═════ MATERIAL FOR THIS TASK

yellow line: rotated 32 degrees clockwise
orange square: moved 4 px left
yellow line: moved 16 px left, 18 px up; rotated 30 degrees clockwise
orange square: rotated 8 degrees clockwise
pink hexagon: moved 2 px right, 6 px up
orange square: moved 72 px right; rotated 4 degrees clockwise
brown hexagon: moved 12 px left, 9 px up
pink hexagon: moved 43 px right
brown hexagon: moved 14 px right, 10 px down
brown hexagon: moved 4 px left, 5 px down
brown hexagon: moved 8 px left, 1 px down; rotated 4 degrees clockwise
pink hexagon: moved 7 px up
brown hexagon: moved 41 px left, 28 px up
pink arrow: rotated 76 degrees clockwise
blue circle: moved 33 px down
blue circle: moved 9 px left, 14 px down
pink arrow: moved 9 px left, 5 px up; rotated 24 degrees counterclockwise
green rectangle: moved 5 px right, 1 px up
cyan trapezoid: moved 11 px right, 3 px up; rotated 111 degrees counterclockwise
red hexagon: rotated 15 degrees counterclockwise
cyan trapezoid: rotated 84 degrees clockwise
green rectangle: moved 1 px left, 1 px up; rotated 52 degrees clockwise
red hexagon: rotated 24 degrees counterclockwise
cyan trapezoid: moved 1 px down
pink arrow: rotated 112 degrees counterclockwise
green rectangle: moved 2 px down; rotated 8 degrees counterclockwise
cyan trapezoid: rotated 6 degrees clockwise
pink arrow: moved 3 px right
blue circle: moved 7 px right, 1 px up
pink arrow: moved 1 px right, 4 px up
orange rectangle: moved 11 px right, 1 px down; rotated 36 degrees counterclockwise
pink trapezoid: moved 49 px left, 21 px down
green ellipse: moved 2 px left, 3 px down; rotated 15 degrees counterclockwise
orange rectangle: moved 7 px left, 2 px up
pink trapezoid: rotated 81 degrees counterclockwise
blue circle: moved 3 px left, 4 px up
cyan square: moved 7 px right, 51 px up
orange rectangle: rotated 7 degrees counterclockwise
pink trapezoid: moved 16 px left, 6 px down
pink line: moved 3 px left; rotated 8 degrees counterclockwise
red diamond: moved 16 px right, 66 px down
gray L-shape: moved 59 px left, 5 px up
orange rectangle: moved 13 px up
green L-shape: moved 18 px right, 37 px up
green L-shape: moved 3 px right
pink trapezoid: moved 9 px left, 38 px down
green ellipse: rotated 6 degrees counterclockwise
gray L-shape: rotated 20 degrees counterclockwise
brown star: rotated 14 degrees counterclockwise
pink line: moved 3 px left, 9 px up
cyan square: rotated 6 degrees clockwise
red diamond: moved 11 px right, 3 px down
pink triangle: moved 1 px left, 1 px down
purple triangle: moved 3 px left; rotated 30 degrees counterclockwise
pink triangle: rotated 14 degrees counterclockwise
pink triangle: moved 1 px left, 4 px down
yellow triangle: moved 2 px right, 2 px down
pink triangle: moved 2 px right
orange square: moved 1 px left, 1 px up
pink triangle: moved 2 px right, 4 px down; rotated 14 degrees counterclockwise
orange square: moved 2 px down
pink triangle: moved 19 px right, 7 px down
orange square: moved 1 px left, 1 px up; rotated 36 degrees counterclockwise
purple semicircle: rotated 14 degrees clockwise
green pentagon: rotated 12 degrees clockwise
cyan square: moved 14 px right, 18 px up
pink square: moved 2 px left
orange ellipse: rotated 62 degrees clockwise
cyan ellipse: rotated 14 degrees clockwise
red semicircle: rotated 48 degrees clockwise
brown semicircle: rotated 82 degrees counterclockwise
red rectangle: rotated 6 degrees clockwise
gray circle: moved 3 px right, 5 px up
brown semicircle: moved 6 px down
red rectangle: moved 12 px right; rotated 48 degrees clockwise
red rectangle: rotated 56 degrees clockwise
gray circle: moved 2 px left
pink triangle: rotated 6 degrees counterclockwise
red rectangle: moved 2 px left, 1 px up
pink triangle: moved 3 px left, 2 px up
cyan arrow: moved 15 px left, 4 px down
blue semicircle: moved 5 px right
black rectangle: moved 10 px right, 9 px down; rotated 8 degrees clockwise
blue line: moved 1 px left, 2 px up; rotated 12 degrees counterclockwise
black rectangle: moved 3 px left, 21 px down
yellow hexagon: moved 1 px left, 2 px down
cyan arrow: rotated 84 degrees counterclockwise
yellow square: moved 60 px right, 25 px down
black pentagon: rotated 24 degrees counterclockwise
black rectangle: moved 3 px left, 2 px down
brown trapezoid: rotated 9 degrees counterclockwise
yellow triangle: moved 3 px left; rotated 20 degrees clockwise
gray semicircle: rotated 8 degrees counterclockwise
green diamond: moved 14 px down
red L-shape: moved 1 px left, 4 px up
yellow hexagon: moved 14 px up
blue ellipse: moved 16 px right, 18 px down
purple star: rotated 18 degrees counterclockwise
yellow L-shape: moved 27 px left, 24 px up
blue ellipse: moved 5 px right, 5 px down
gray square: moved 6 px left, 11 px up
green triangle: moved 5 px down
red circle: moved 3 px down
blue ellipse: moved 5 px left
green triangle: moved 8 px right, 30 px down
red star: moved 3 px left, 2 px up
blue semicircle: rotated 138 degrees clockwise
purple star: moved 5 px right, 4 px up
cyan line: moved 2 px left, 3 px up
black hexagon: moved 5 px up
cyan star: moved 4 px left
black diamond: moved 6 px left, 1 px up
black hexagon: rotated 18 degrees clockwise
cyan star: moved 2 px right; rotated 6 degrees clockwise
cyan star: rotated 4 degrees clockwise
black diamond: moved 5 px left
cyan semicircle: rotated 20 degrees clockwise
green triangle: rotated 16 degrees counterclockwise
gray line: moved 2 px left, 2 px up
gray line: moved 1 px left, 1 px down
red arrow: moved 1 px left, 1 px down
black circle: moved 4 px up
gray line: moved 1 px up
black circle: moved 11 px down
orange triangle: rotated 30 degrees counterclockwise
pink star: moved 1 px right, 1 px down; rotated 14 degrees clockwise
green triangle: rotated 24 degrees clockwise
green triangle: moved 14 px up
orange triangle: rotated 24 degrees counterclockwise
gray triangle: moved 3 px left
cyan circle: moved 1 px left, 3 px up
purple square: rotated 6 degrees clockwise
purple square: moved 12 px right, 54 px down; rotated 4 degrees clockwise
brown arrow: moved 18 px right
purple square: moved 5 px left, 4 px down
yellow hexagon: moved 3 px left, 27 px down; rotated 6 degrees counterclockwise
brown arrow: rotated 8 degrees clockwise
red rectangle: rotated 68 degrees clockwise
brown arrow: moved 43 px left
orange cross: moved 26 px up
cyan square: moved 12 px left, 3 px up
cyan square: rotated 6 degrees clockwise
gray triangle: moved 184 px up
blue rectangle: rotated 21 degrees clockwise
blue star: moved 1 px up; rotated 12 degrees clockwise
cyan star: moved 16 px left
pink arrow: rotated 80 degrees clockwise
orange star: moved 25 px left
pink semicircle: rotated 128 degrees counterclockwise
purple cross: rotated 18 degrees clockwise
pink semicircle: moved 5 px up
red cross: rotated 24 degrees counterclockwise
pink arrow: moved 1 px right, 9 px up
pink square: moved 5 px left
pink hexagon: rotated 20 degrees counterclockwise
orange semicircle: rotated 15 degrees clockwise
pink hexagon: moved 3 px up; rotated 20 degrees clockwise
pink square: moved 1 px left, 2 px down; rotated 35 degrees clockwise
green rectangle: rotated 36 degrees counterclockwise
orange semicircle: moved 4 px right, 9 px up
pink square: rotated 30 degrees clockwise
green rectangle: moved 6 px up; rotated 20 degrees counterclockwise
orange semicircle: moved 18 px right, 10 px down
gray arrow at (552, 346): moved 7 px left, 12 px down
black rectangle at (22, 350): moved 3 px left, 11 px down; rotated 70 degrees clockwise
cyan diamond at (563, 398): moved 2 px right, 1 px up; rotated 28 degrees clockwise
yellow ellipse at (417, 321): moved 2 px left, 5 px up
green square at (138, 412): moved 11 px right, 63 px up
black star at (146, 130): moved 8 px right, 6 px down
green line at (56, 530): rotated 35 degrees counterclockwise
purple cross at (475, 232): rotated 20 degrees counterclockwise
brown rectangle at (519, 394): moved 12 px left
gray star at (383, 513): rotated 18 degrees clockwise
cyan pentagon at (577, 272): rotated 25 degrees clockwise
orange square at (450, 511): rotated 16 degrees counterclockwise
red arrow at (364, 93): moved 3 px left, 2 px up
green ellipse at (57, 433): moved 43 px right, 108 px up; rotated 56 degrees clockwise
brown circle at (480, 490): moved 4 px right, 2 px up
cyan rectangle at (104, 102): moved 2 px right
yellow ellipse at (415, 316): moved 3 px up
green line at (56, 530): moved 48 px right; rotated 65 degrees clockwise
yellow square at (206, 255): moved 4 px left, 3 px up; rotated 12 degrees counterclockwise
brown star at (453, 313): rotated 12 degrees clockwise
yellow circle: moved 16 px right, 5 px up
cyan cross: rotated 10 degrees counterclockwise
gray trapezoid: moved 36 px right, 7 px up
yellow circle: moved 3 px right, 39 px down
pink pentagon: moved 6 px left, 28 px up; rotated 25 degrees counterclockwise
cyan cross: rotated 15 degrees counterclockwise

══════════

Copy out the lines above verbatim, beginning with the first line and continuing through the line that contains "pink hexagon: moved 43 px right", with both ends included.

yellow line: rotated 32 degrees clockwise
orange square: moved 4 px left
yellow line: moved 16 px left, 18 px up; rotated 30 degrees clockwise
orange square: rotated 8 degrees clockwise
pink hexagon: moved 2 px right, 6 px up
orange square: moved 72 px right; rotated 4 degrees clockwise
brown hexagon: moved 12 px left, 9 px up
pink hexagon: moved 43 px right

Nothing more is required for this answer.